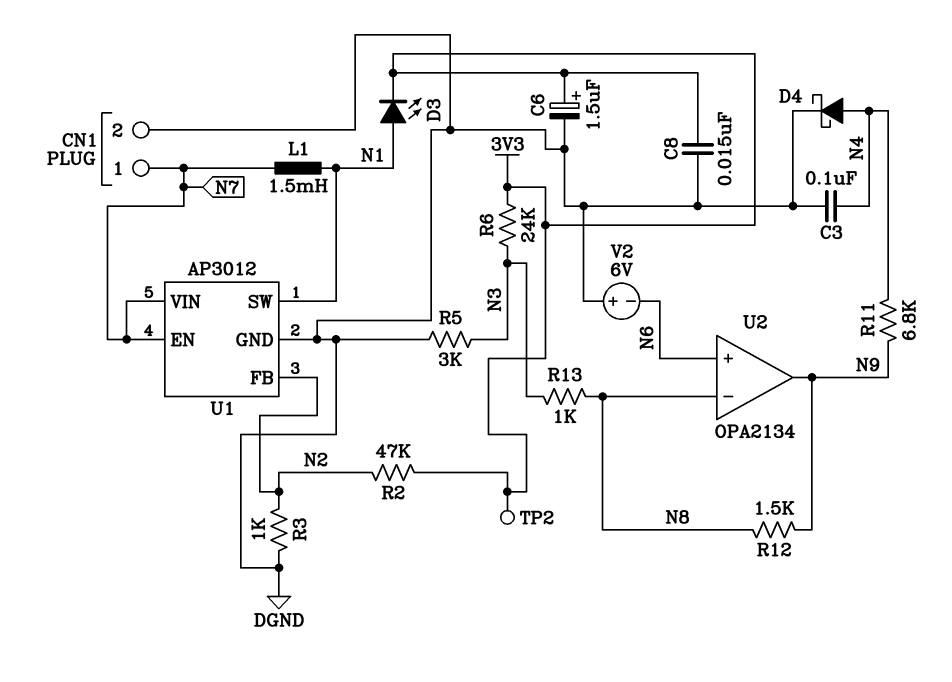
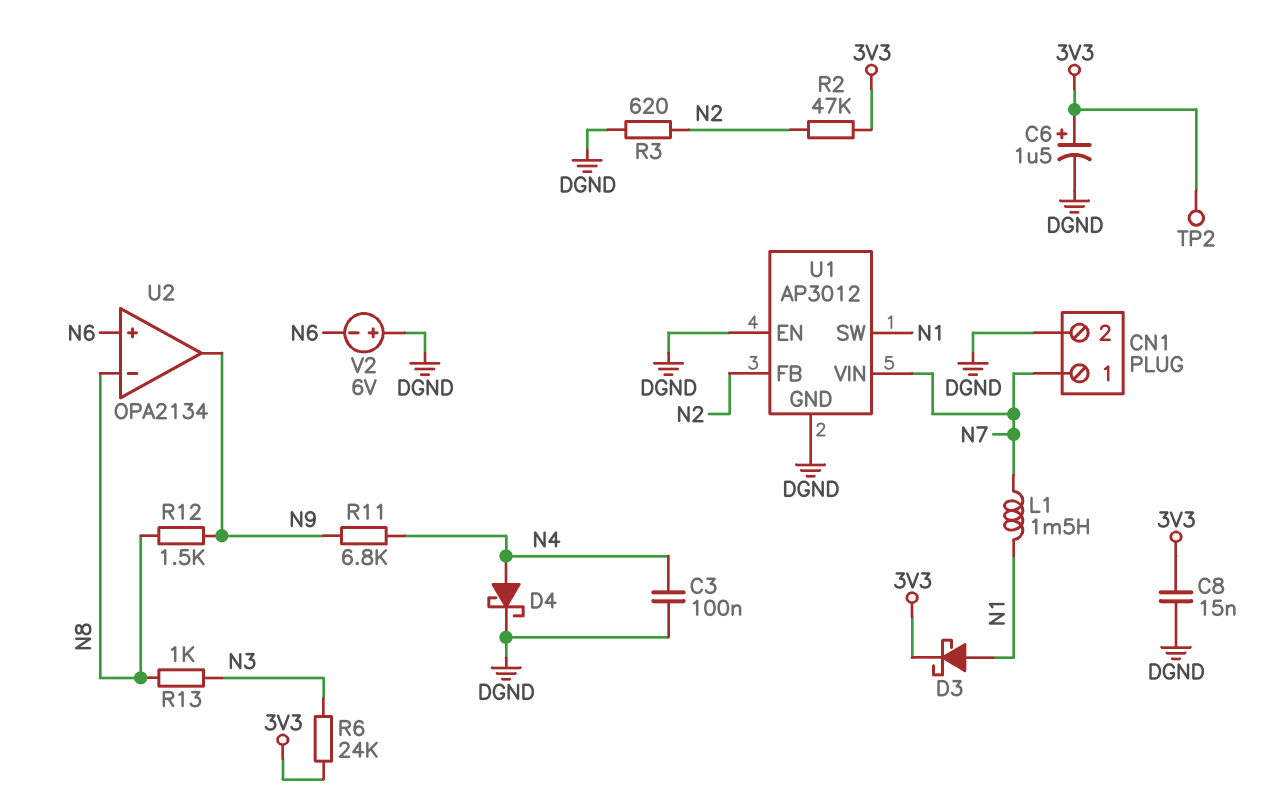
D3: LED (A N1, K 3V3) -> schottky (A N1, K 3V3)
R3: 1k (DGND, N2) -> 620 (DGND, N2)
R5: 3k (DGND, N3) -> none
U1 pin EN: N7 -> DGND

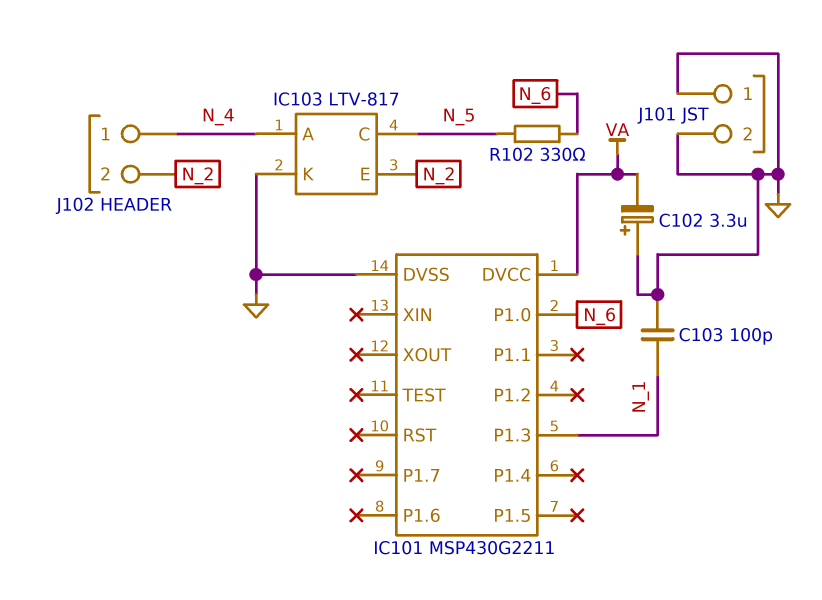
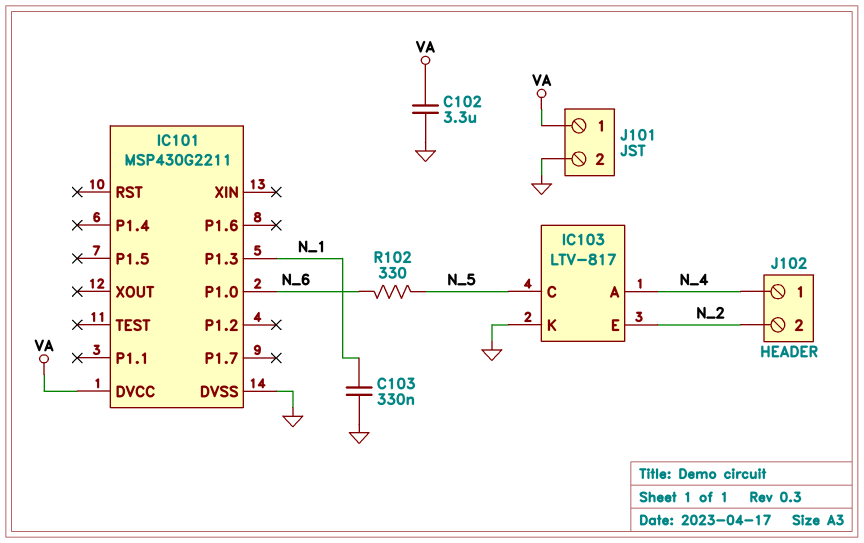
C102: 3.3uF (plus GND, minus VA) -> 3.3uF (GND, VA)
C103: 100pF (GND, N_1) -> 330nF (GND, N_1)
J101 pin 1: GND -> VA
○ ○ ○ ○
Assigned task
Please give the records again word for word, omitting all images.

Task result
D3: LED (A N1, K 3V3) -> schottky (A N1, K 3V3)
R3: 1k (DGND, N2) -> 620 (DGND, N2)
R5: 3k (DGND, N3) -> none
U1 pin EN: N7 -> DGND

C102: 3.3uF (plus GND, minus VA) -> 3.3uF (GND, VA)
C103: 100pF (GND, N_1) -> 330nF (GND, N_1)
J101 pin 1: GND -> VA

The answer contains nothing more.